* **Task prompt**
Word for word, copy out every line of the records, omitting each picture.

= = = =

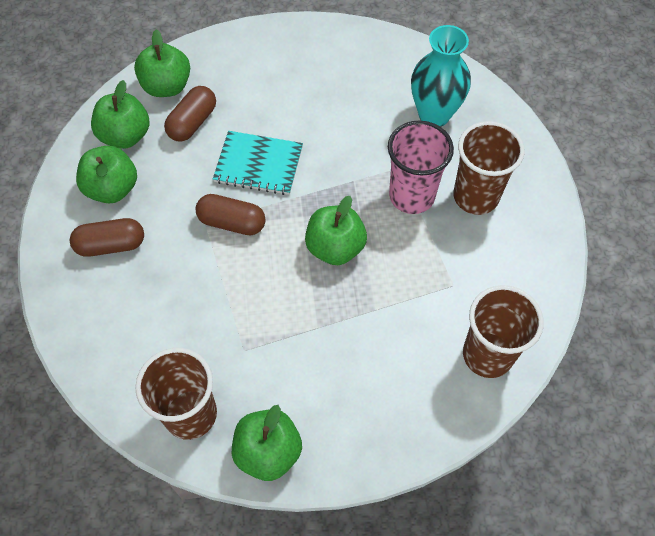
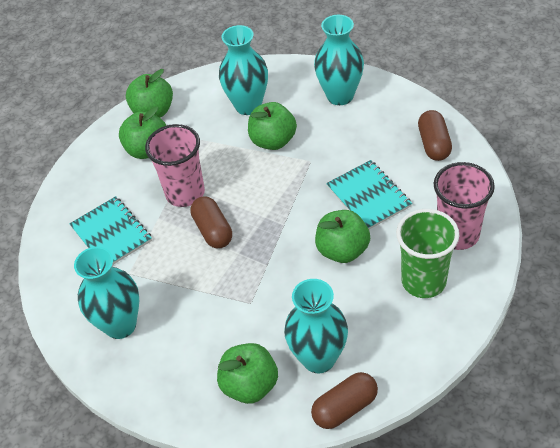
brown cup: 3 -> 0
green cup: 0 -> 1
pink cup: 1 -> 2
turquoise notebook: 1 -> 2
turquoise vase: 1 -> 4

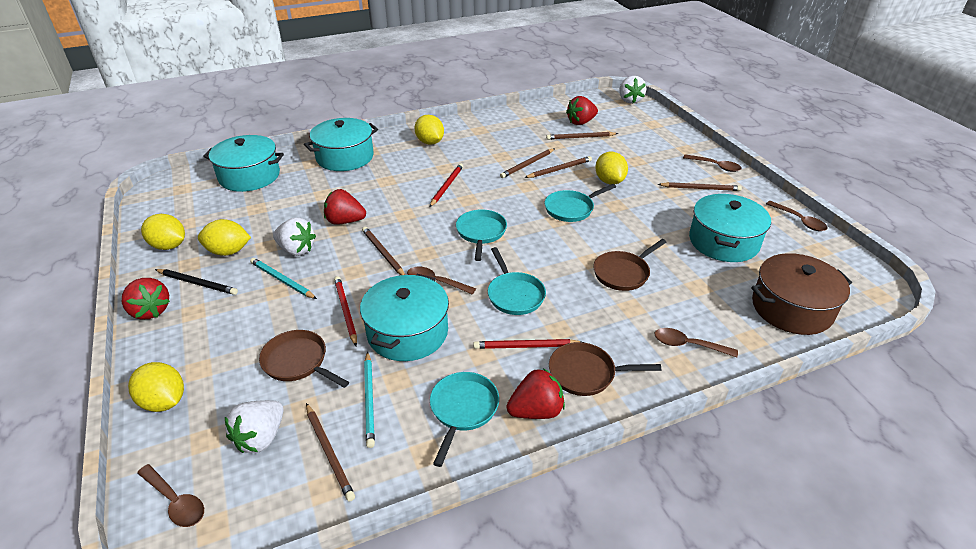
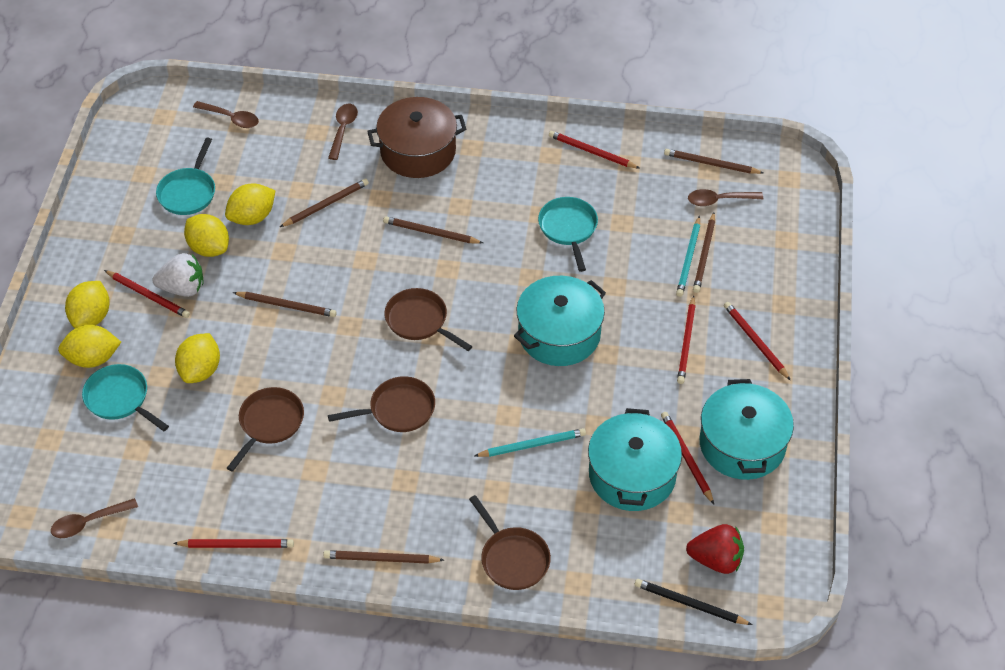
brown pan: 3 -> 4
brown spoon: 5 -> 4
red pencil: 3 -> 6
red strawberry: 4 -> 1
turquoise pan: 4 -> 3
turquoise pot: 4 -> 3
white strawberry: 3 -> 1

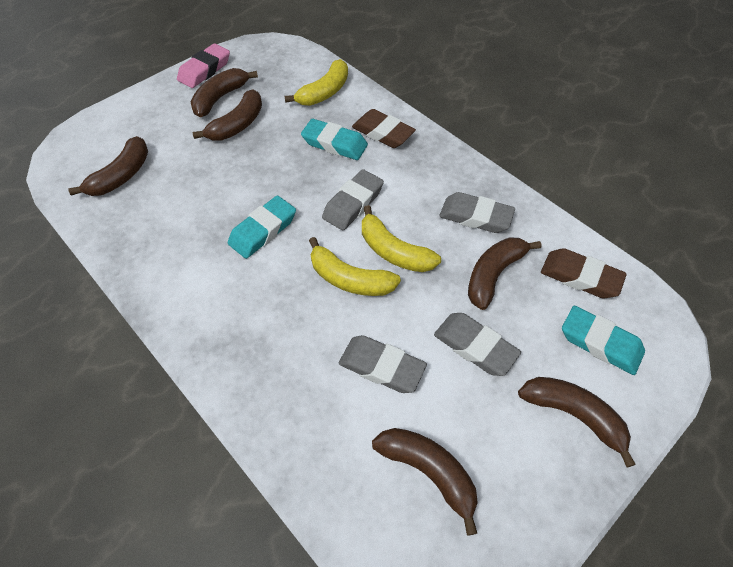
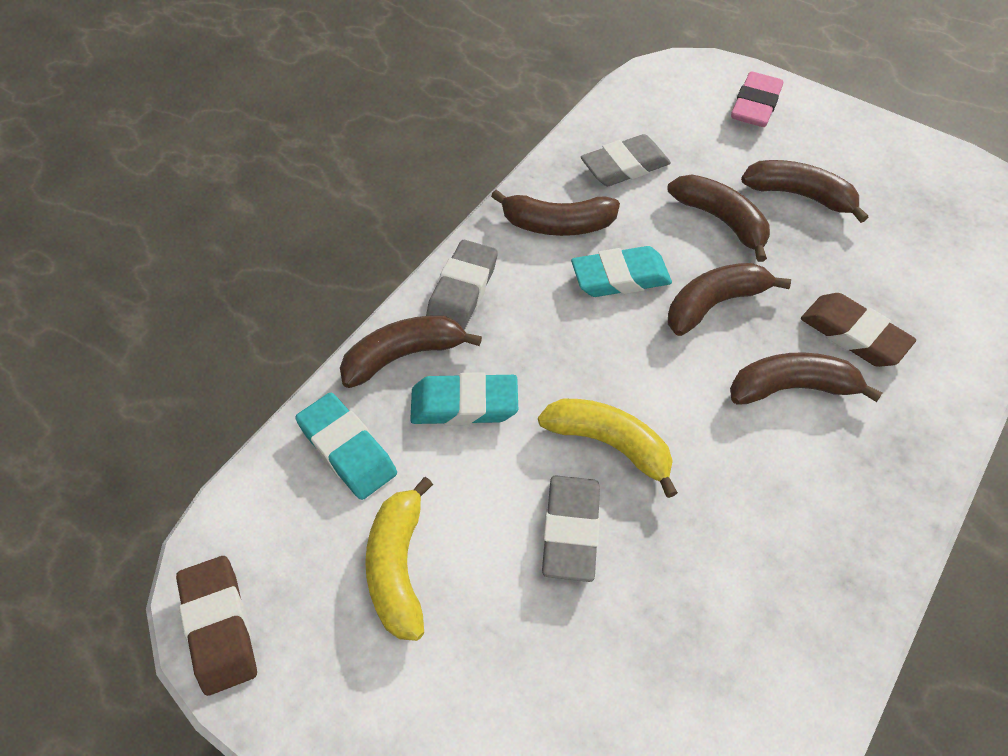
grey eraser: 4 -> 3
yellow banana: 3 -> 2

= = = =

* **Expected output**
brown cup: 3 -> 0
green cup: 0 -> 1
pink cup: 1 -> 2
turquoise notebook: 1 -> 2
turquoise vase: 1 -> 4

brown pan: 3 -> 4
brown spoon: 5 -> 4
red pencil: 3 -> 6
red strawberry: 4 -> 1
turquoise pan: 4 -> 3
turquoise pot: 4 -> 3
white strawberry: 3 -> 1

grey eraser: 4 -> 3
yellow banana: 3 -> 2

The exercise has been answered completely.